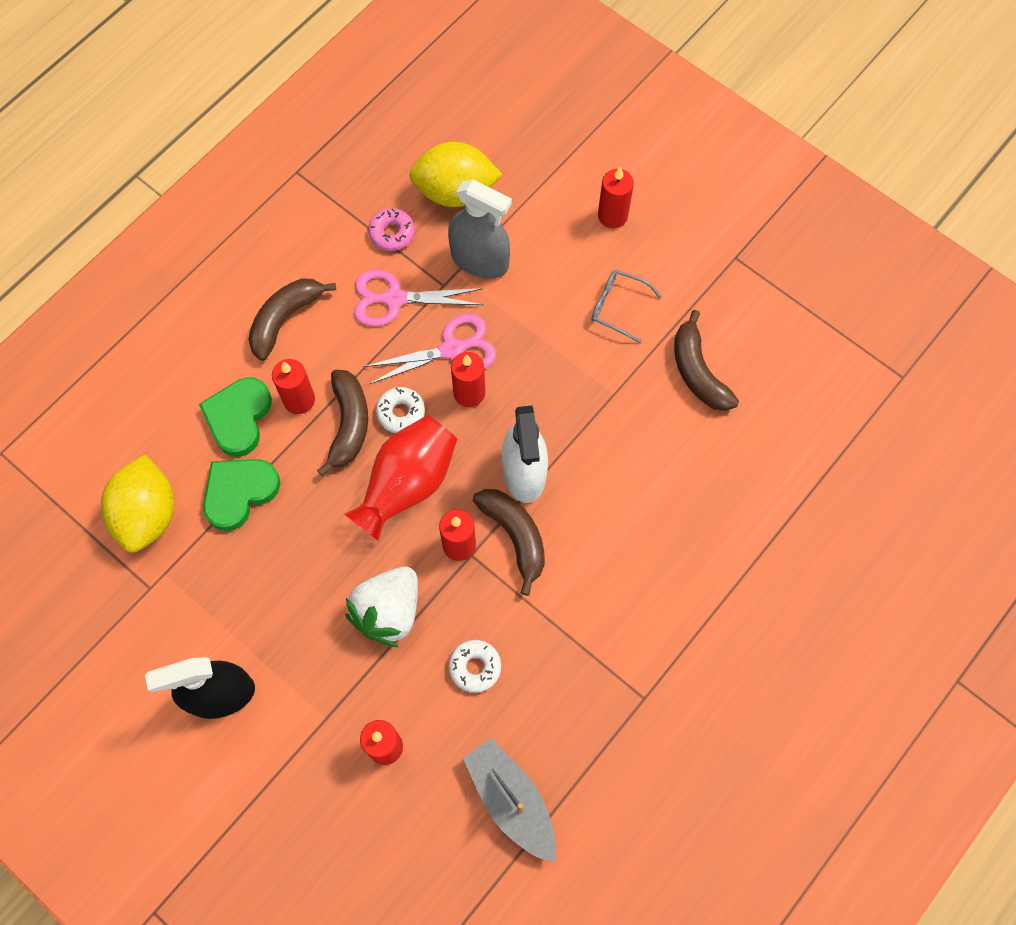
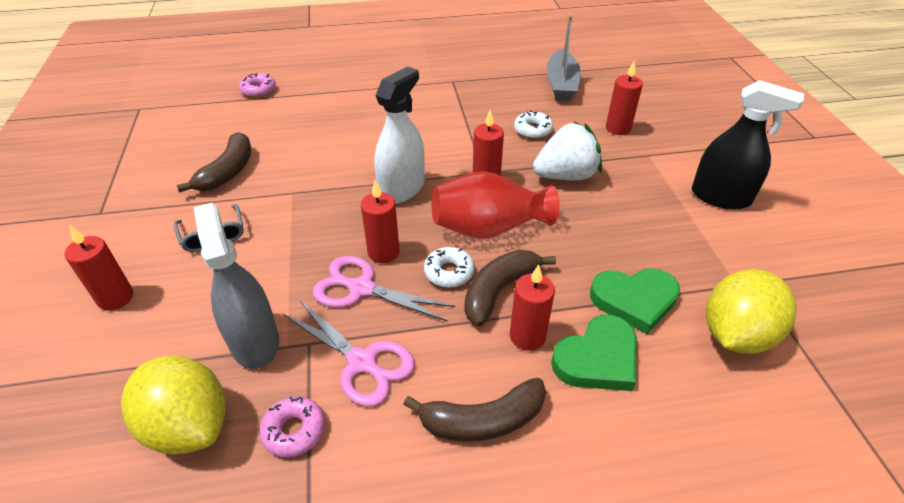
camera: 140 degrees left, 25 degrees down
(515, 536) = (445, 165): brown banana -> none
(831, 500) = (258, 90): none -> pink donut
---
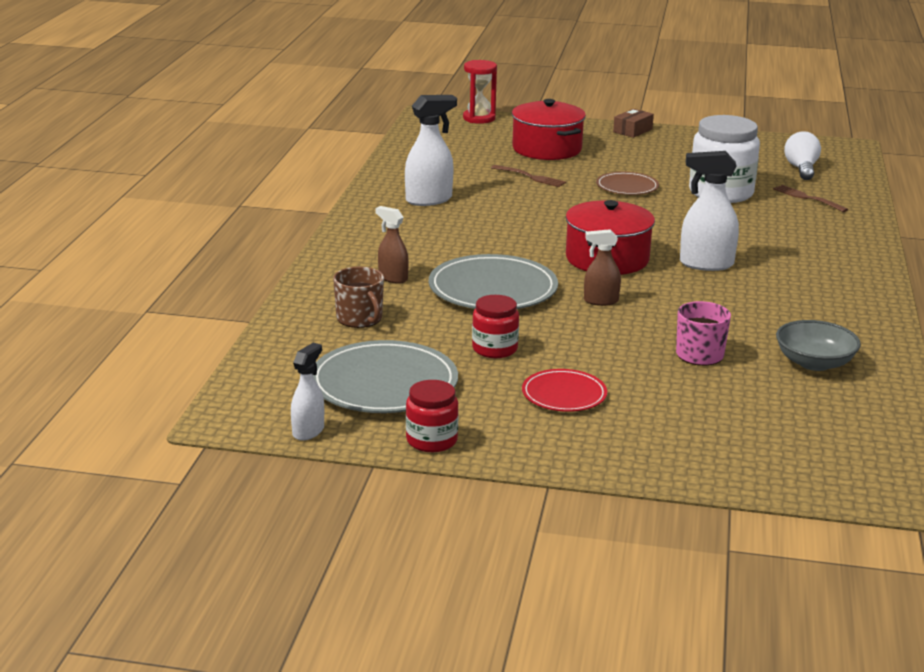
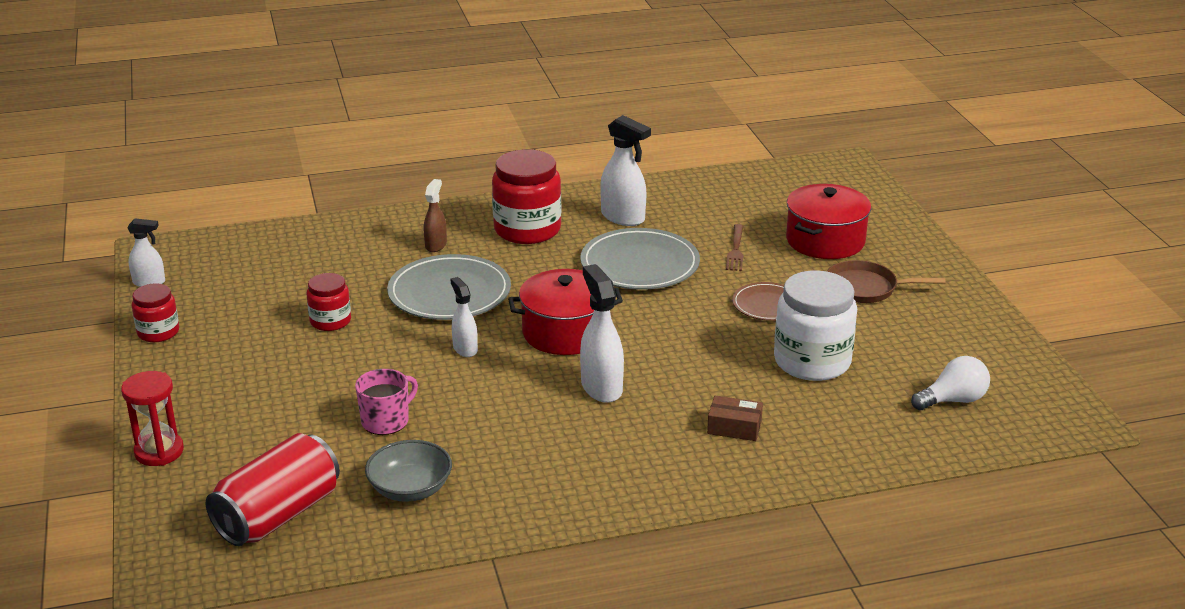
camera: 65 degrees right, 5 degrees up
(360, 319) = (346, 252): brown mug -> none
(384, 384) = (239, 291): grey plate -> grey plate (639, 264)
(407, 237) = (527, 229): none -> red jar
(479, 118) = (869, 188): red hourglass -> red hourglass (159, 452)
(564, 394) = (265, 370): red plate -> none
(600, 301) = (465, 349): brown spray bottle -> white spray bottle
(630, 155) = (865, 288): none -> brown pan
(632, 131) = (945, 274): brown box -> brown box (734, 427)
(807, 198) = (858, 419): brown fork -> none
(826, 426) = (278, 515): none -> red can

● **PROBLEM TO WORK ON**:
Across all the entries, how many lines hold the string "none"? Only the number is needed.

● **WORKED SOLUTION**:
8